*Exercise task*:
Copy the lines below without any changes, starting at the line that contains "gray square: moved 11 px right, 24 px down" and ending at the line that contains "blue arrow: rotated 3".

*Saved data entries*:
·····

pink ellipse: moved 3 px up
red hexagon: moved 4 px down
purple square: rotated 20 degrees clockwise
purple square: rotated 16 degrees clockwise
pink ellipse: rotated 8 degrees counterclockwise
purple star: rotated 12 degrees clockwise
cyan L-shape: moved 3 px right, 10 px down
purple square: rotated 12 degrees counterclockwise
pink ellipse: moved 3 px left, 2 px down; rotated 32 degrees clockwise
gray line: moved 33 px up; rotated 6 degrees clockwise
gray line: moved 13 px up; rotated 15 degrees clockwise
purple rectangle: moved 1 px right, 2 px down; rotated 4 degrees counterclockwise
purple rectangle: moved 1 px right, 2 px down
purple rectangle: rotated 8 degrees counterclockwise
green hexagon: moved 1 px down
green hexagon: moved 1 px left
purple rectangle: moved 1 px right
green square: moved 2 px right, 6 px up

·····

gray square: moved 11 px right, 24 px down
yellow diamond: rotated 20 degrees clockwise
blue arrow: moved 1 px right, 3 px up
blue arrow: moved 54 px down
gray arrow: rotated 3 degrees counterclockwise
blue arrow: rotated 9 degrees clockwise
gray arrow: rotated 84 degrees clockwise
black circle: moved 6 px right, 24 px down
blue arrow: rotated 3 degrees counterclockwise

·····

*Reply*:
gray square: moved 11 px right, 24 px down
yellow diamond: rotated 20 degrees clockwise
blue arrow: moved 1 px right, 3 px up
blue arrow: moved 54 px down
gray arrow: rotated 3 degrees counterclockwise
blue arrow: rotated 9 degrees clockwise
gray arrow: rotated 84 degrees clockwise
black circle: moved 6 px right, 24 px down
blue arrow: rotated 3 degrees counterclockwise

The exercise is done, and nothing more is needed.